Stored data entries:
----

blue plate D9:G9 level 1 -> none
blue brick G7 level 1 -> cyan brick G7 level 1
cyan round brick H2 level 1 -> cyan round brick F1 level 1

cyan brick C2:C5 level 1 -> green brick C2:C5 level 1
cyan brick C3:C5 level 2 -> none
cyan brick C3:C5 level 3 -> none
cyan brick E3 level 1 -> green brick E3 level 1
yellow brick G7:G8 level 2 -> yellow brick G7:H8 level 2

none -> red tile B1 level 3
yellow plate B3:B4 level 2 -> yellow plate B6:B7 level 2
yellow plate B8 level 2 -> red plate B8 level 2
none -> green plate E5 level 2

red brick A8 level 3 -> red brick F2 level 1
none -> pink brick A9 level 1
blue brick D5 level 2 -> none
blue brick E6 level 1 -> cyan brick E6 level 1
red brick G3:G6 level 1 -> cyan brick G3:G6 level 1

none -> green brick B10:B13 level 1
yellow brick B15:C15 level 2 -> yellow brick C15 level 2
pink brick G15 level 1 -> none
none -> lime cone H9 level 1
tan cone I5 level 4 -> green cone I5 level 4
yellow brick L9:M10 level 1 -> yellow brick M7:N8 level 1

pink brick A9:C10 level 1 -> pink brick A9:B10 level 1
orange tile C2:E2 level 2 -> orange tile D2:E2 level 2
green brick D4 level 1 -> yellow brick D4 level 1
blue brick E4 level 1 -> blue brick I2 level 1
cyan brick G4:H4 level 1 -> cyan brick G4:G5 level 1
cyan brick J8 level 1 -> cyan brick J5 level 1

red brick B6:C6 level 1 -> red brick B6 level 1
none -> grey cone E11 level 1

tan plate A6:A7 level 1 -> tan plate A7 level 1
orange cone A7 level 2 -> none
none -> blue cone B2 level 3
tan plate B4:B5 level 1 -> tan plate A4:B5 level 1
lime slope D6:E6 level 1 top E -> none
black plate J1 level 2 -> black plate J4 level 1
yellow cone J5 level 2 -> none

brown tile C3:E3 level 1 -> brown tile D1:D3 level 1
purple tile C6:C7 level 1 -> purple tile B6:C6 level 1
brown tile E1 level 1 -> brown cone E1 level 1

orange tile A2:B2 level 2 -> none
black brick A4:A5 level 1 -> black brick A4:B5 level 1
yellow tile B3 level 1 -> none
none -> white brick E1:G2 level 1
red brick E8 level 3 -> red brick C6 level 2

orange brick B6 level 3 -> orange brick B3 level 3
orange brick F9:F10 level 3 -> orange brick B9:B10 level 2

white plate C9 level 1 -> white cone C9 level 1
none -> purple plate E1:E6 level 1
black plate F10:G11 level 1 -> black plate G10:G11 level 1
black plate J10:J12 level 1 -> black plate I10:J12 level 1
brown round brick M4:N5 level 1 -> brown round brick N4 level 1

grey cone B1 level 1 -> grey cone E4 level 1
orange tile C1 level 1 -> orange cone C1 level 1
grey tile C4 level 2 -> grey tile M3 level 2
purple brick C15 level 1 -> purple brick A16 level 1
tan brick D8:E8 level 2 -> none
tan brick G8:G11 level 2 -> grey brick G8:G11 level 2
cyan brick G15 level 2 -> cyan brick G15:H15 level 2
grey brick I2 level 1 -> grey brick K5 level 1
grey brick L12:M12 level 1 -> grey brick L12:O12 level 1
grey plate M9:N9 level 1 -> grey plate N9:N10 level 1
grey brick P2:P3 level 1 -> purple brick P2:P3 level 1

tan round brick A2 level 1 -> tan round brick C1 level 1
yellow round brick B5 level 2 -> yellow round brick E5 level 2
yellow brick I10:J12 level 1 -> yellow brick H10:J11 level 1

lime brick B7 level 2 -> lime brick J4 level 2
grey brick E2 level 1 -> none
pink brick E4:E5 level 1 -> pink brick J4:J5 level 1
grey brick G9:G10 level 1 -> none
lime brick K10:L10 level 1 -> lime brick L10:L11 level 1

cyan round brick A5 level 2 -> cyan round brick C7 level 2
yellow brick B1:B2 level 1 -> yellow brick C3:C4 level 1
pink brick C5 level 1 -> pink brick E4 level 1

----

ASSIGNED TASK: What you return must match the entries exactly, word for word.

TASK SOLUTION:
blue plate D9:G9 level 1 -> none
blue brick G7 level 1 -> cyan brick G7 level 1
cyan round brick H2 level 1 -> cyan round brick F1 level 1

cyan brick C2:C5 level 1 -> green brick C2:C5 level 1
cyan brick C3:C5 level 2 -> none
cyan brick C3:C5 level 3 -> none
cyan brick E3 level 1 -> green brick E3 level 1
yellow brick G7:G8 level 2 -> yellow brick G7:H8 level 2

none -> red tile B1 level 3
yellow plate B3:B4 level 2 -> yellow plate B6:B7 level 2
yellow plate B8 level 2 -> red plate B8 level 2
none -> green plate E5 level 2

red brick A8 level 3 -> red brick F2 level 1
none -> pink brick A9 level 1
blue brick D5 level 2 -> none
blue brick E6 level 1 -> cyan brick E6 level 1
red brick G3:G6 level 1 -> cyan brick G3:G6 level 1

none -> green brick B10:B13 level 1
yellow brick B15:C15 level 2 -> yellow brick C15 level 2
pink brick G15 level 1 -> none
none -> lime cone H9 level 1
tan cone I5 level 4 -> green cone I5 level 4
yellow brick L9:M10 level 1 -> yellow brick M7:N8 level 1

pink brick A9:C10 level 1 -> pink brick A9:B10 level 1
orange tile C2:E2 level 2 -> orange tile D2:E2 level 2
green brick D4 level 1 -> yellow brick D4 level 1
blue brick E4 level 1 -> blue brick I2 level 1
cyan brick G4:H4 level 1 -> cyan brick G4:G5 level 1
cyan brick J8 level 1 -> cyan brick J5 level 1

red brick B6:C6 level 1 -> red brick B6 level 1
none -> grey cone E11 level 1

tan plate A6:A7 level 1 -> tan plate A7 level 1
orange cone A7 level 2 -> none
none -> blue cone B2 level 3
tan plate B4:B5 level 1 -> tan plate A4:B5 level 1
lime slope D6:E6 level 1 top E -> none
black plate J1 level 2 -> black plate J4 level 1
yellow cone J5 level 2 -> none

brown tile C3:E3 level 1 -> brown tile D1:D3 level 1
purple tile C6:C7 level 1 -> purple tile B6:C6 level 1
brown tile E1 level 1 -> brown cone E1 level 1

orange tile A2:B2 level 2 -> none
black brick A4:A5 level 1 -> black brick A4:B5 level 1
yellow tile B3 level 1 -> none
none -> white brick E1:G2 level 1
red brick E8 level 3 -> red brick C6 level 2

orange brick B6 level 3 -> orange brick B3 level 3
orange brick F9:F10 level 3 -> orange brick B9:B10 level 2

white plate C9 level 1 -> white cone C9 level 1
none -> purple plate E1:E6 level 1
black plate F10:G11 level 1 -> black plate G10:G11 level 1
black plate J10:J12 level 1 -> black plate I10:J12 level 1
brown round brick M4:N5 level 1 -> brown round brick N4 level 1

grey cone B1 level 1 -> grey cone E4 level 1
orange tile C1 level 1 -> orange cone C1 level 1
grey tile C4 level 2 -> grey tile M3 level 2
purple brick C15 level 1 -> purple brick A16 level 1
tan brick D8:E8 level 2 -> none
tan brick G8:G11 level 2 -> grey brick G8:G11 level 2
cyan brick G15 level 2 -> cyan brick G15:H15 level 2
grey brick I2 level 1 -> grey brick K5 level 1
grey brick L12:M12 level 1 -> grey brick L12:O12 level 1
grey plate M9:N9 level 1 -> grey plate N9:N10 level 1
grey brick P2:P3 level 1 -> purple brick P2:P3 level 1

tan round brick A2 level 1 -> tan round brick C1 level 1
yellow round brick B5 level 2 -> yellow round brick E5 level 2
yellow brick I10:J12 level 1 -> yellow brick H10:J11 level 1

lime brick B7 level 2 -> lime brick J4 level 2
grey brick E2 level 1 -> none
pink brick E4:E5 level 1 -> pink brick J4:J5 level 1
grey brick G9:G10 level 1 -> none
lime brick K10:L10 level 1 -> lime brick L10:L11 level 1

cyan round brick A5 level 2 -> cyan round brick C7 level 2
yellow brick B1:B2 level 1 -> yellow brick C3:C4 level 1
pink brick C5 level 1 -> pink brick E4 level 1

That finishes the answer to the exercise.